* DESCRIPTION OF THE TASK *
Will you write out, word for word, every line from the one with "none -> black brick H1 level 3" to the final line of the data below, with the pictures left out?

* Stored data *
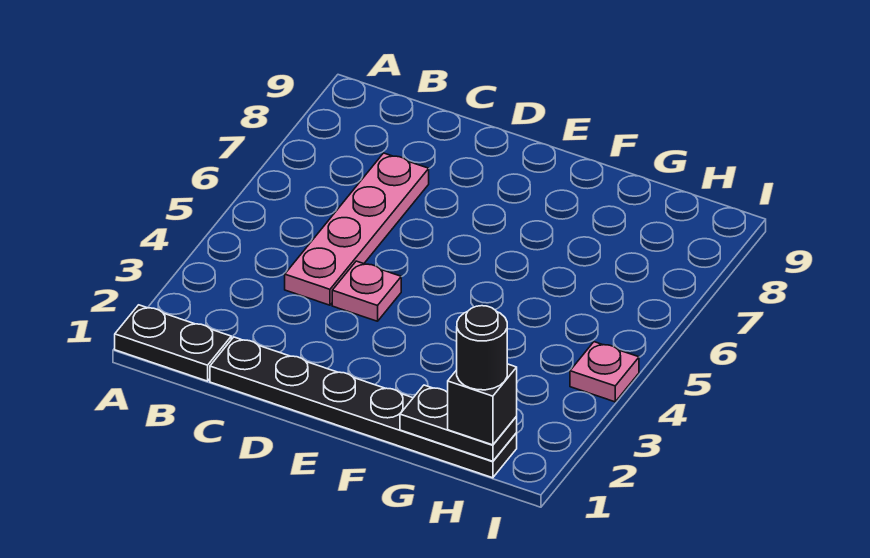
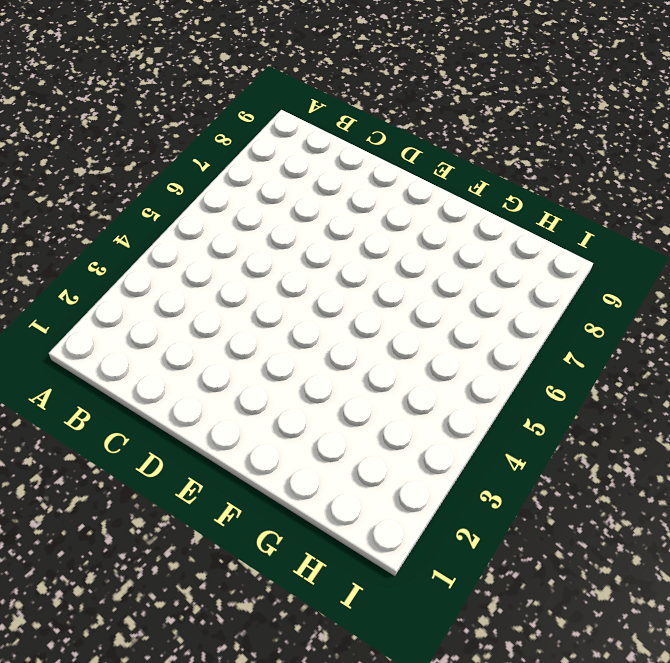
none -> black plate A1:B1 level 1
none -> black plate C1:H1 level 1

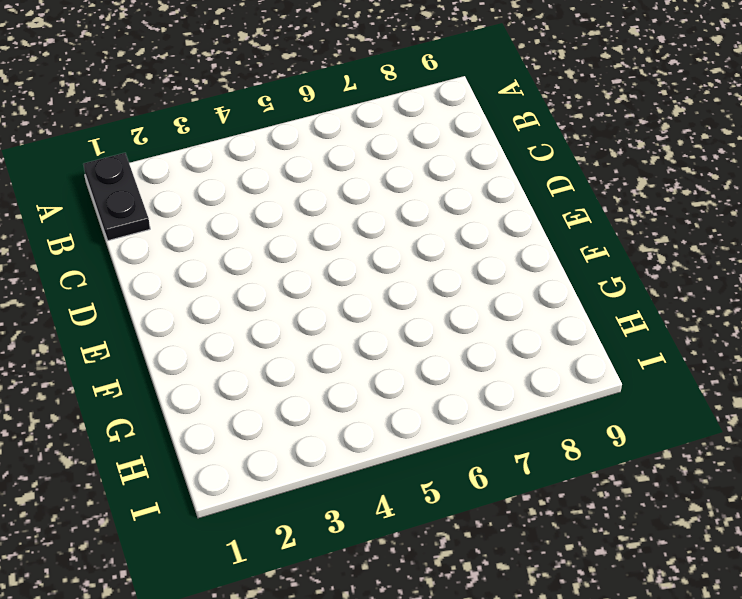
none -> black plate C1:H1 level 1
none -> pink plate C4:C7 level 1

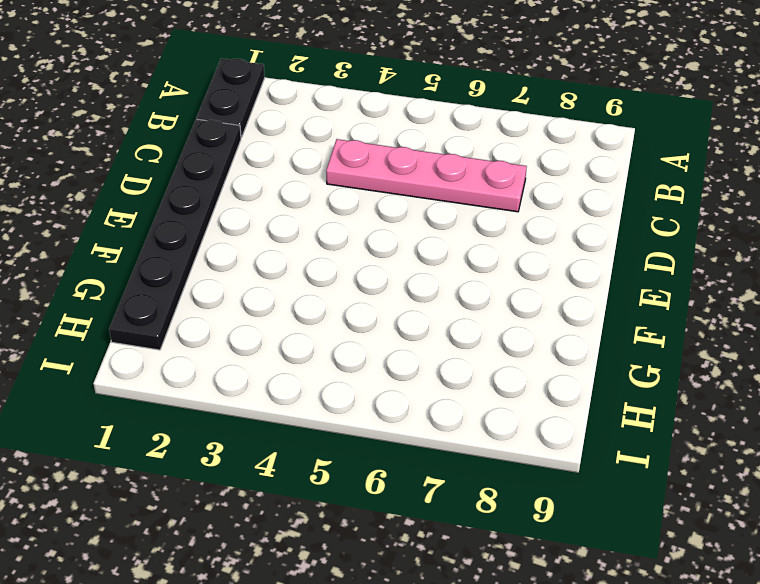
none -> pink plate D4 level 1
none -> pink plate I4 level 1

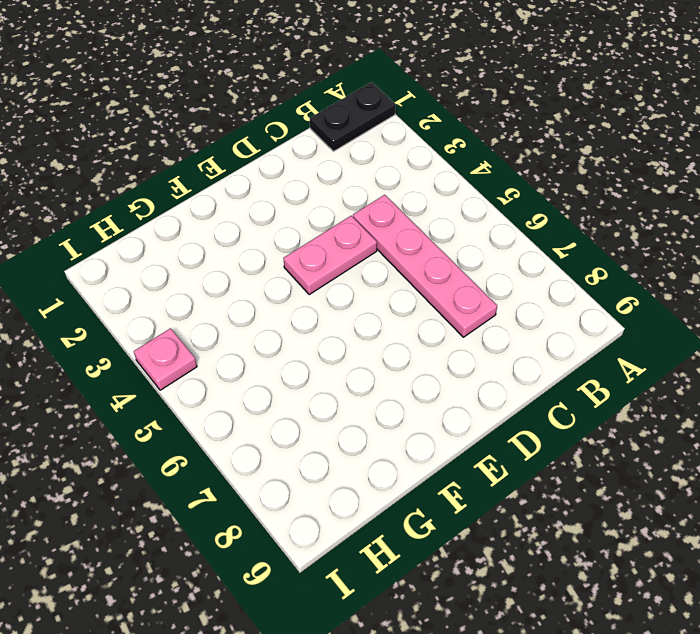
pink plate D4:E4 level 1 -> pink plate D4 level 1
none -> black plate C1:H1 level 1
none -> black plate G1:H1 level 2

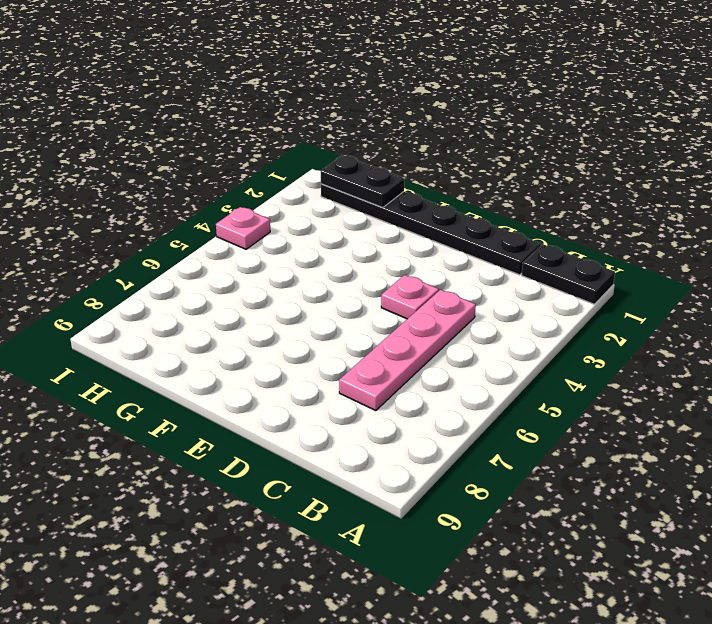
none -> black brick H1 level 3
none -> black round brick H1 level 4

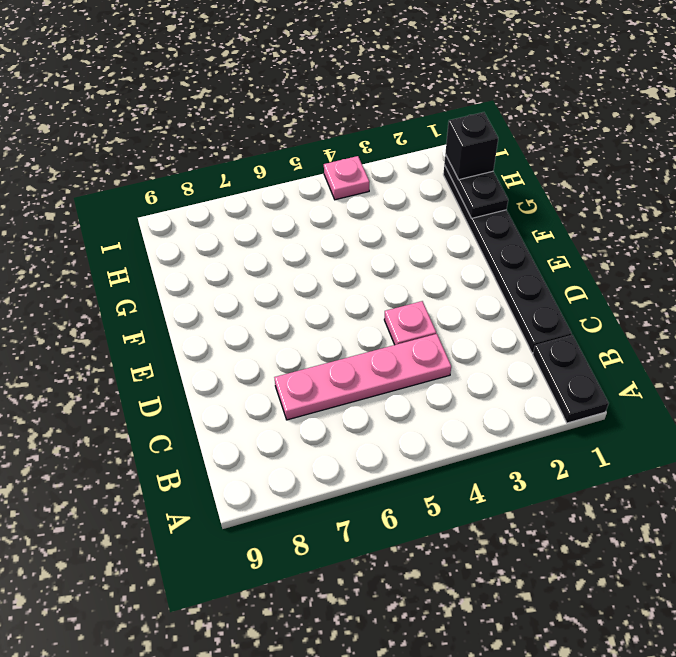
none -> black round brick H1 level 4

* EXPECTED ANSWER *
none -> black brick H1 level 3
none -> black round brick H1 level 4

none -> black round brick H1 level 4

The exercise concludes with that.